| Aim of the exercise |
Copy the records exactly, every one of them.

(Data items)
● ● ● ● ● ● ●

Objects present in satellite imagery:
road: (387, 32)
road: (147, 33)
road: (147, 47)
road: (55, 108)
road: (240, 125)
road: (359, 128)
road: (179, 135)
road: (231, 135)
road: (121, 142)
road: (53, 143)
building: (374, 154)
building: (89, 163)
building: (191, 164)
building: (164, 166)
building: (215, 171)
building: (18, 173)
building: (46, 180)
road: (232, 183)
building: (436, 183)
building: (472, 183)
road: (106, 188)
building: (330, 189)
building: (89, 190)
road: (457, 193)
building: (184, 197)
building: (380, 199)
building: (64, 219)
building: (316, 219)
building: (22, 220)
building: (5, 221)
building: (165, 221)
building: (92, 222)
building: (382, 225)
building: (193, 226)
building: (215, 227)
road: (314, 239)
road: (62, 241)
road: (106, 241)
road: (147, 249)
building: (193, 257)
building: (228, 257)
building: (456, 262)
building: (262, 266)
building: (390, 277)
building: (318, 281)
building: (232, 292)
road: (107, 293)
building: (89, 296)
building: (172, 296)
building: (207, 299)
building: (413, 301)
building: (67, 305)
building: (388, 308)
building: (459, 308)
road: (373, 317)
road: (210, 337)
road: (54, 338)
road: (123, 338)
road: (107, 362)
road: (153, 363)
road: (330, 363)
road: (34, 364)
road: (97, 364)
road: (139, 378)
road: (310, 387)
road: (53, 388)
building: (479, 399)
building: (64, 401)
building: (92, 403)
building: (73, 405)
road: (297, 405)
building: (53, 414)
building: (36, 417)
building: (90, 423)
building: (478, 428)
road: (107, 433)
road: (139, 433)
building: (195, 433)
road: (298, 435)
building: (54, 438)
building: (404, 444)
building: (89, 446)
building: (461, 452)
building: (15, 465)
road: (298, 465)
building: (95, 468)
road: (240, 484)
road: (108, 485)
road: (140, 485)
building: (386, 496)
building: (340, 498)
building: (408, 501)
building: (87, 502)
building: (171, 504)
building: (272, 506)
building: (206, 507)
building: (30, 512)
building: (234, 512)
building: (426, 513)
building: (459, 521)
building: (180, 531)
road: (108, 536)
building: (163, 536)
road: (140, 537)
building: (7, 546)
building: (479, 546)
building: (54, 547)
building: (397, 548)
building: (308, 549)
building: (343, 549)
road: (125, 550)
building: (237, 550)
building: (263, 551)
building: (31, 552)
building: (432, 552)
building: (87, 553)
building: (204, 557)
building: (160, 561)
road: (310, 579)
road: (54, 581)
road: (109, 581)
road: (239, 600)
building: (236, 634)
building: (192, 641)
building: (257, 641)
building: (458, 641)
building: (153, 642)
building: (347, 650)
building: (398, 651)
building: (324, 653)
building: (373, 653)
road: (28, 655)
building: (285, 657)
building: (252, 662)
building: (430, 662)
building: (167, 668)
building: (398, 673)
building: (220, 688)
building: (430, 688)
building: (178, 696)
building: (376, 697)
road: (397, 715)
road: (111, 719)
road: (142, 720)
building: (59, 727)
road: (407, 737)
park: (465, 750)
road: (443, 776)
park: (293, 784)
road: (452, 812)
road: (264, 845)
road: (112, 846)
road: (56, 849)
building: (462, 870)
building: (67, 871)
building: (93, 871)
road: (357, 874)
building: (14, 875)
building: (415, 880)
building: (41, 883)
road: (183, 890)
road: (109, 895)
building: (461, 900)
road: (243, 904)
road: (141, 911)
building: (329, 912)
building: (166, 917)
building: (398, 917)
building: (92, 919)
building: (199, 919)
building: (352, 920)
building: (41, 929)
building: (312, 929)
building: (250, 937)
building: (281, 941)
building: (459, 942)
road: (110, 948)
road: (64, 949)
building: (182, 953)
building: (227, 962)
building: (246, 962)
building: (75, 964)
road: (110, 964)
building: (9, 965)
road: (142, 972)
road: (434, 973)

● ● ● ● ● ● ●

| Result of the task |
Objects present in satellite imagery:
road: (387, 32)
road: (147, 33)
road: (147, 47)
road: (55, 108)
road: (240, 125)
road: (359, 128)
road: (179, 135)
road: (231, 135)
road: (121, 142)
road: (53, 143)
building: (374, 154)
building: (89, 163)
building: (191, 164)
building: (164, 166)
building: (215, 171)
building: (18, 173)
building: (46, 180)
road: (232, 183)
building: (436, 183)
building: (472, 183)
road: (106, 188)
building: (330, 189)
building: (89, 190)
road: (457, 193)
building: (184, 197)
building: (380, 199)
building: (64, 219)
building: (316, 219)
building: (22, 220)
building: (5, 221)
building: (165, 221)
building: (92, 222)
building: (382, 225)
building: (193, 226)
building: (215, 227)
road: (314, 239)
road: (62, 241)
road: (106, 241)
road: (147, 249)
building: (193, 257)
building: (228, 257)
building: (456, 262)
building: (262, 266)
building: (390, 277)
building: (318, 281)
building: (232, 292)
road: (107, 293)
building: (89, 296)
building: (172, 296)
building: (207, 299)
building: (413, 301)
building: (67, 305)
building: (388, 308)
building: (459, 308)
road: (373, 317)
road: (210, 337)
road: (54, 338)
road: (123, 338)
road: (107, 362)
road: (153, 363)
road: (330, 363)
road: (34, 364)
road: (97, 364)
road: (139, 378)
road: (310, 387)
road: (53, 388)
building: (479, 399)
building: (64, 401)
building: (92, 403)
building: (73, 405)
road: (297, 405)
building: (53, 414)
building: (36, 417)
building: (90, 423)
building: (478, 428)
road: (107, 433)
road: (139, 433)
building: (195, 433)
road: (298, 435)
building: (54, 438)
building: (404, 444)
building: (89, 446)
building: (461, 452)
building: (15, 465)
road: (298, 465)
building: (95, 468)
road: (240, 484)
road: (108, 485)
road: (140, 485)
building: (386, 496)
building: (340, 498)
building: (408, 501)
building: (87, 502)
building: (171, 504)
building: (272, 506)
building: (206, 507)
building: (30, 512)
building: (234, 512)
building: (426, 513)
building: (459, 521)
building: (180, 531)
road: (108, 536)
building: (163, 536)
road: (140, 537)
building: (7, 546)
building: (479, 546)
building: (54, 547)
building: (397, 548)
building: (308, 549)
building: (343, 549)
road: (125, 550)
building: (237, 550)
building: (263, 551)
building: (31, 552)
building: (432, 552)
building: (87, 553)
building: (204, 557)
building: (160, 561)
road: (310, 579)
road: (54, 581)
road: (109, 581)
road: (239, 600)
building: (236, 634)
building: (192, 641)
building: (257, 641)
building: (458, 641)
building: (153, 642)
building: (347, 650)
building: (398, 651)
building: (324, 653)
building: (373, 653)
road: (28, 655)
building: (285, 657)
building: (252, 662)
building: (430, 662)
building: (167, 668)
building: (398, 673)
building: (220, 688)
building: (430, 688)
building: (178, 696)
building: (376, 697)
road: (397, 715)
road: (111, 719)
road: (142, 720)
building: (59, 727)
road: (407, 737)
park: (465, 750)
road: (443, 776)
park: (293, 784)
road: (452, 812)
road: (264, 845)
road: (112, 846)
road: (56, 849)
building: (462, 870)
building: (67, 871)
building: (93, 871)
road: (357, 874)
building: (14, 875)
building: (415, 880)
building: (41, 883)
road: (183, 890)
road: (109, 895)
building: (461, 900)
road: (243, 904)
road: (141, 911)
building: (329, 912)
building: (166, 917)
building: (398, 917)
building: (92, 919)
building: (199, 919)
building: (352, 920)
building: (41, 929)
building: (312, 929)
building: (250, 937)
building: (281, 941)
building: (459, 942)
road: (110, 948)
road: (64, 949)
building: (182, 953)
building: (227, 962)
building: (246, 962)
building: (75, 964)
road: (110, 964)
building: (9, 965)
road: (142, 972)
road: (434, 973)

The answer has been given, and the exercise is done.